Print the records exactly and in full, please; the pictures stay out.

[Geometric object motion data]
______

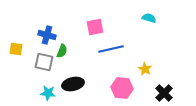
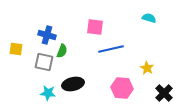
pink square: rotated 18 degrees clockwise
yellow star: moved 2 px right, 1 px up
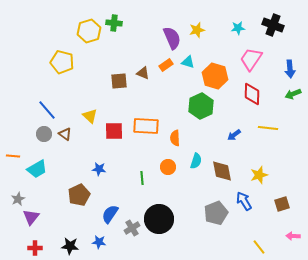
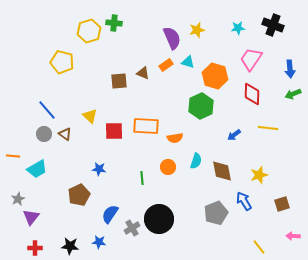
orange semicircle at (175, 138): rotated 98 degrees counterclockwise
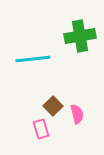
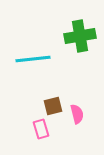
brown square: rotated 30 degrees clockwise
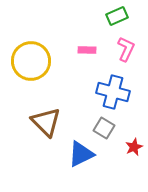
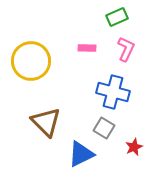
green rectangle: moved 1 px down
pink rectangle: moved 2 px up
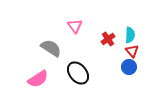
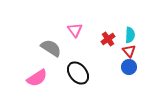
pink triangle: moved 4 px down
red triangle: moved 3 px left
pink semicircle: moved 1 px left, 1 px up
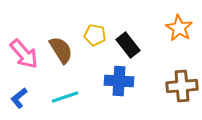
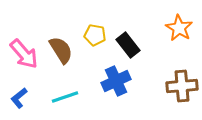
blue cross: moved 3 px left; rotated 28 degrees counterclockwise
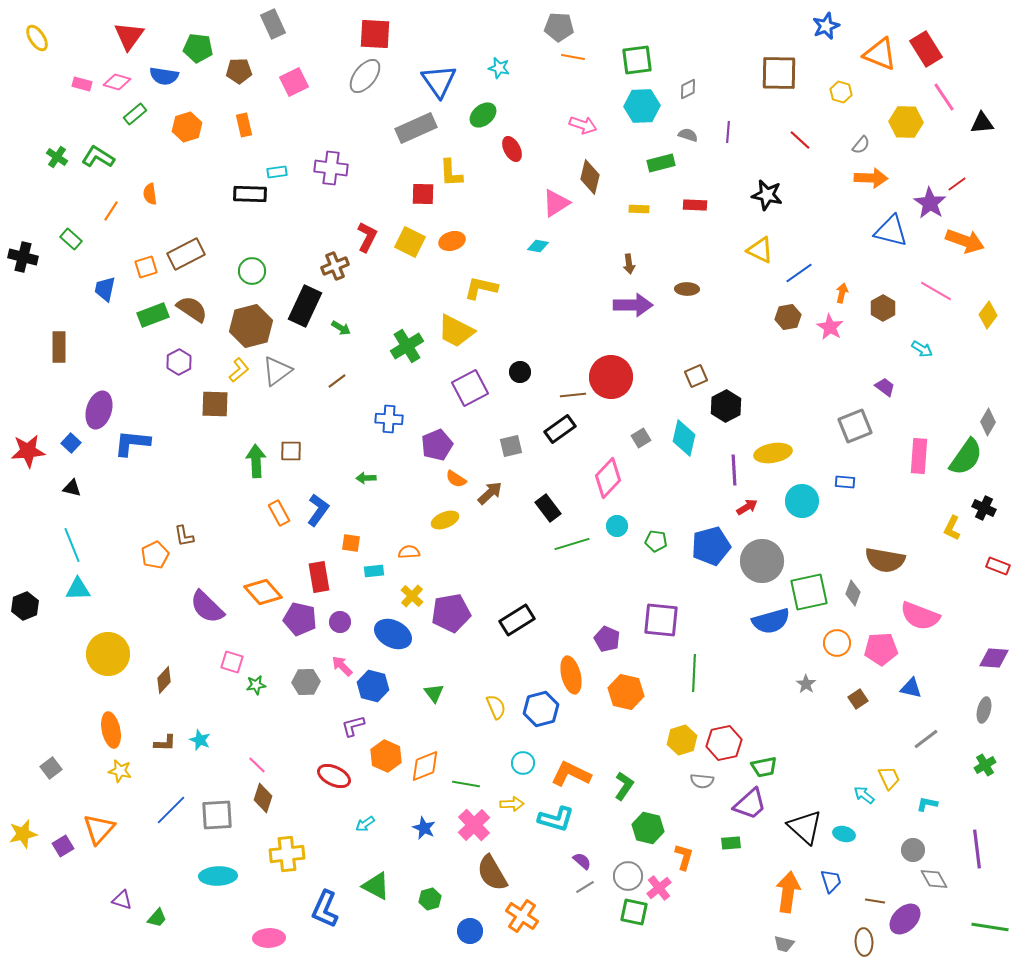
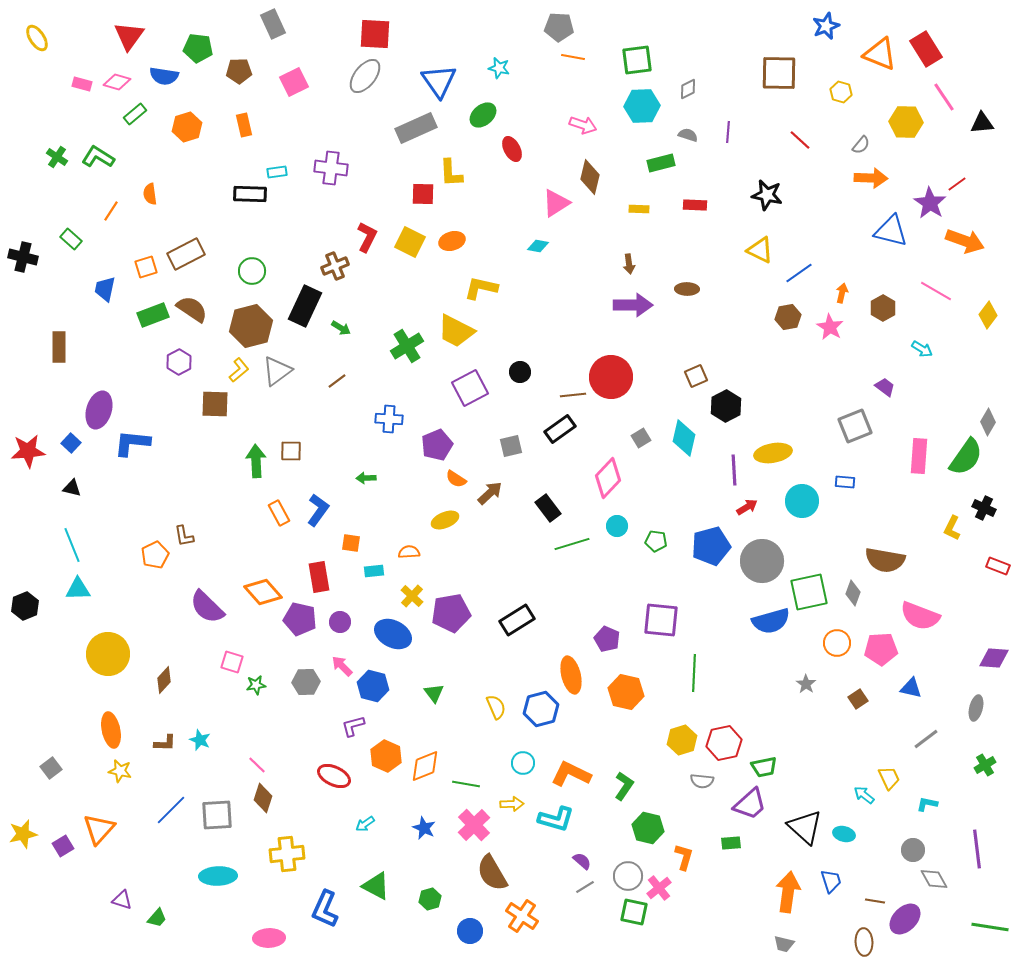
gray ellipse at (984, 710): moved 8 px left, 2 px up
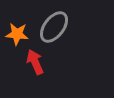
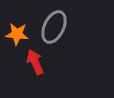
gray ellipse: rotated 12 degrees counterclockwise
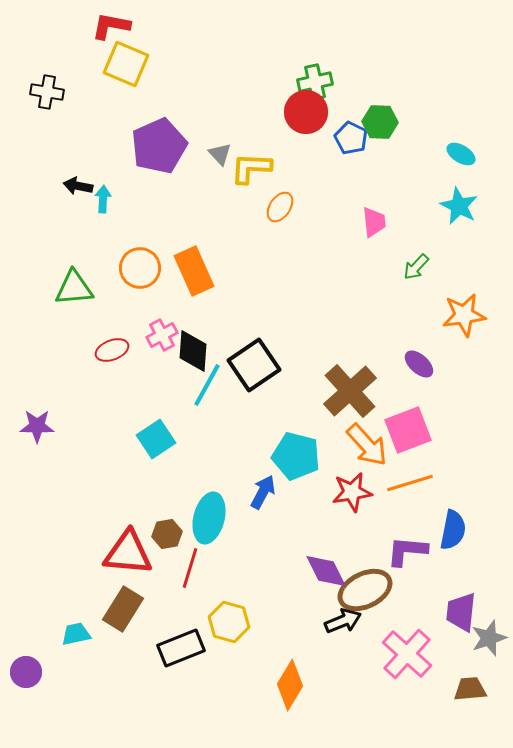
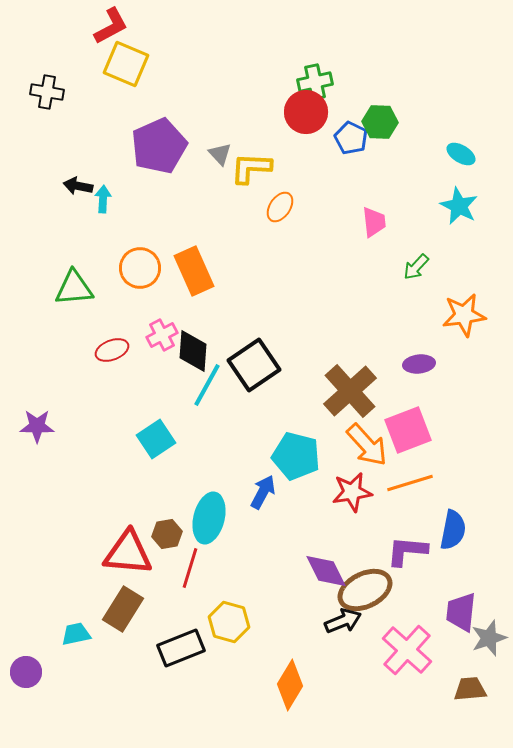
red L-shape at (111, 26): rotated 141 degrees clockwise
purple ellipse at (419, 364): rotated 48 degrees counterclockwise
pink cross at (407, 654): moved 4 px up
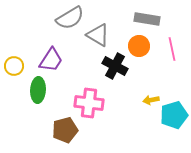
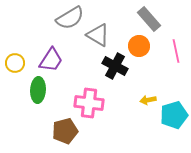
gray rectangle: moved 2 px right; rotated 40 degrees clockwise
pink line: moved 4 px right, 2 px down
yellow circle: moved 1 px right, 3 px up
yellow arrow: moved 3 px left
brown pentagon: moved 1 px down
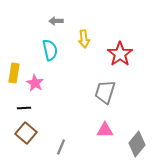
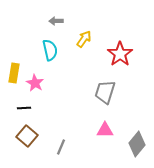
yellow arrow: rotated 138 degrees counterclockwise
brown square: moved 1 px right, 3 px down
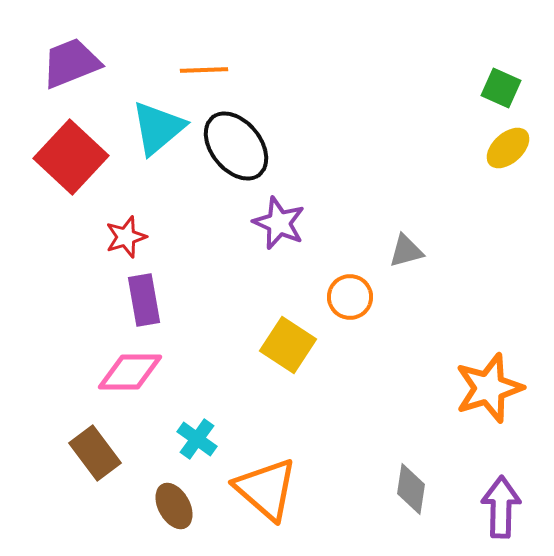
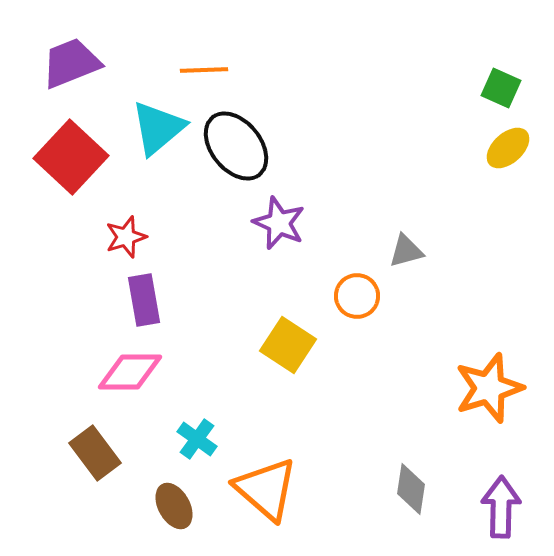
orange circle: moved 7 px right, 1 px up
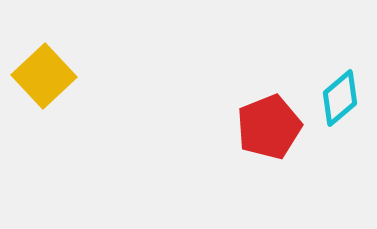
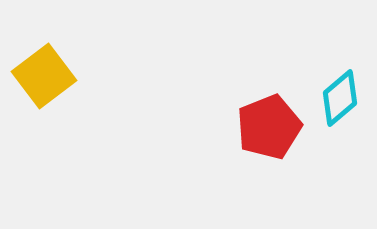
yellow square: rotated 6 degrees clockwise
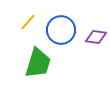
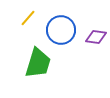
yellow line: moved 4 px up
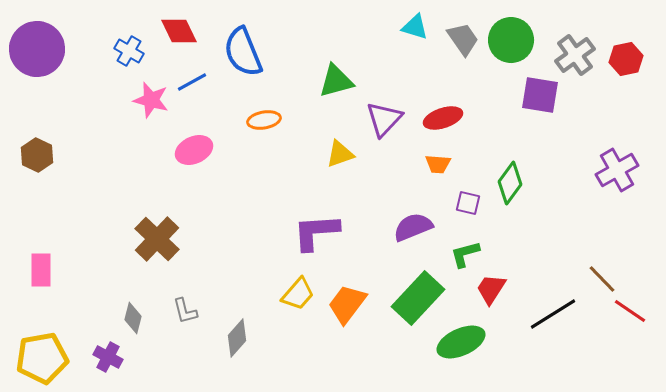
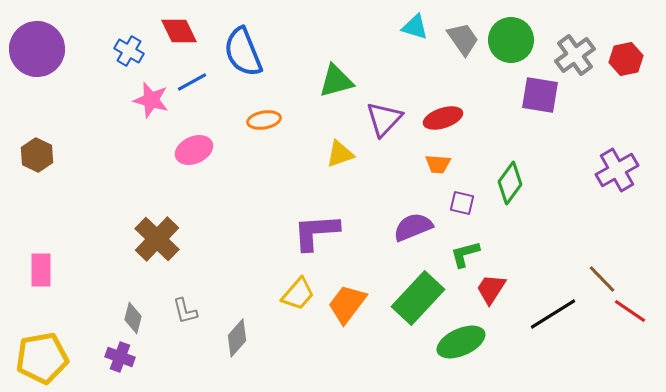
purple square at (468, 203): moved 6 px left
purple cross at (108, 357): moved 12 px right; rotated 8 degrees counterclockwise
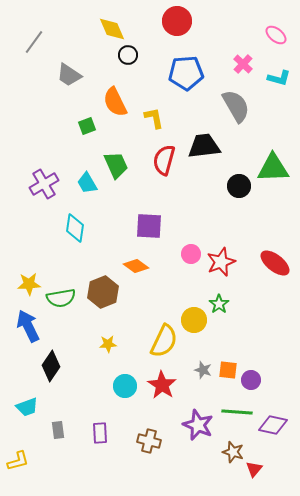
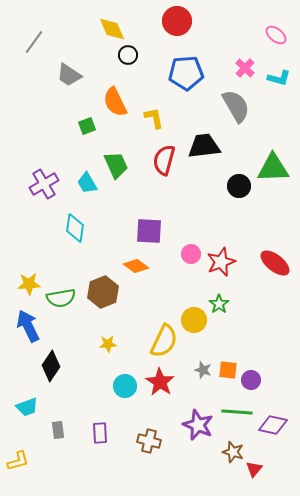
pink cross at (243, 64): moved 2 px right, 4 px down
purple square at (149, 226): moved 5 px down
red star at (162, 385): moved 2 px left, 3 px up
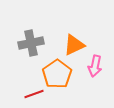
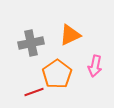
orange triangle: moved 4 px left, 10 px up
red line: moved 2 px up
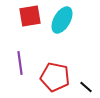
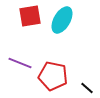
purple line: rotated 60 degrees counterclockwise
red pentagon: moved 2 px left, 1 px up
black line: moved 1 px right, 1 px down
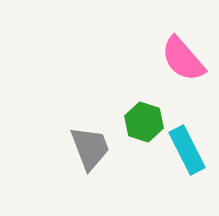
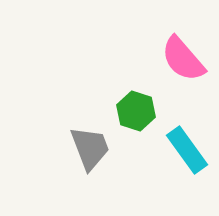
green hexagon: moved 8 px left, 11 px up
cyan rectangle: rotated 9 degrees counterclockwise
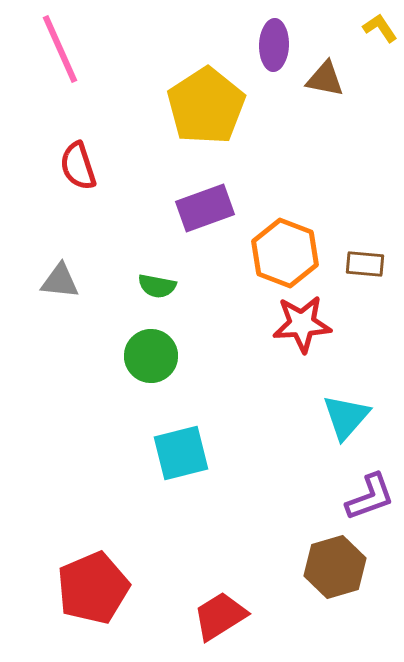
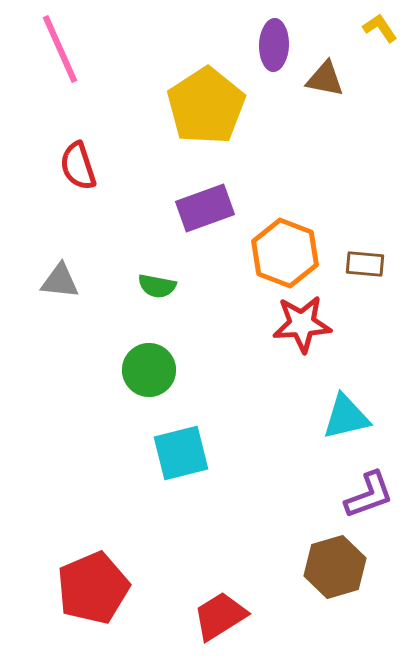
green circle: moved 2 px left, 14 px down
cyan triangle: rotated 36 degrees clockwise
purple L-shape: moved 1 px left, 2 px up
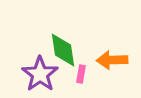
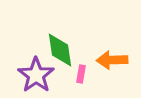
green diamond: moved 3 px left
purple star: moved 4 px left, 1 px down
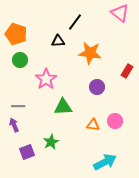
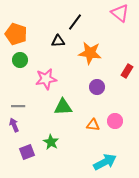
pink star: rotated 25 degrees clockwise
green star: rotated 14 degrees counterclockwise
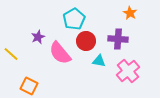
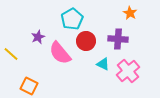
cyan pentagon: moved 2 px left
cyan triangle: moved 4 px right, 3 px down; rotated 16 degrees clockwise
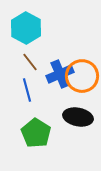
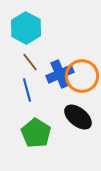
black ellipse: rotated 28 degrees clockwise
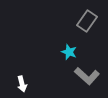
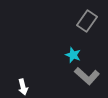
cyan star: moved 4 px right, 3 px down
white arrow: moved 1 px right, 3 px down
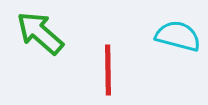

______

● **WRITTEN REPLY**:
pink square: rotated 18 degrees clockwise
yellow star: moved 2 px right, 1 px up
orange semicircle at (175, 138): rotated 98 degrees counterclockwise
brown square: rotated 30 degrees clockwise
green rectangle: moved 1 px down
pink rectangle: moved 2 px up
pink triangle: moved 4 px down
red triangle: moved 3 px left
pink semicircle: moved 1 px left, 1 px up
blue cross: moved 3 px left; rotated 28 degrees counterclockwise
gray ellipse at (984, 710): moved 8 px left, 2 px up
gray ellipse: rotated 12 degrees counterclockwise
red L-shape at (111, 26): rotated 141 degrees clockwise
purple ellipse at (419, 364): rotated 48 degrees counterclockwise
pink cross at (407, 654): moved 4 px up
gray rectangle: moved 2 px right; rotated 40 degrees clockwise
pink line: moved 4 px right, 2 px down
yellow circle: moved 1 px right, 3 px up
yellow arrow: moved 3 px left
brown pentagon: moved 1 px down
yellow arrow: rotated 138 degrees counterclockwise
brown square: moved 1 px right, 3 px down
orange circle: moved 7 px right, 1 px up
yellow square: rotated 6 degrees clockwise
yellow line: moved 4 px up
purple square at (468, 203): moved 6 px left
purple cross at (108, 357): moved 12 px right; rotated 8 degrees counterclockwise
pink cross at (243, 64): moved 2 px right, 4 px down
purple square at (149, 226): moved 5 px down
red star at (162, 385): moved 2 px left, 3 px up
orange triangle: moved 4 px left, 10 px up
red line: moved 2 px up
purple line: rotated 60 degrees counterclockwise
red pentagon: moved 2 px left, 1 px up
black line: moved 1 px right, 1 px down
green hexagon: moved 8 px left, 11 px up
cyan rectangle: rotated 9 degrees counterclockwise
green circle: moved 2 px left, 14 px down
cyan triangle: rotated 36 degrees clockwise
purple L-shape: moved 1 px left, 2 px up
green diamond: moved 3 px left
purple star: moved 4 px left, 1 px down
pink star: rotated 25 degrees clockwise
green star: rotated 14 degrees counterclockwise
cyan pentagon: moved 2 px left
cyan triangle: moved 4 px right, 3 px down; rotated 16 degrees clockwise
black ellipse: rotated 28 degrees clockwise
cyan star: moved 4 px right, 3 px down
white arrow: moved 1 px right, 3 px down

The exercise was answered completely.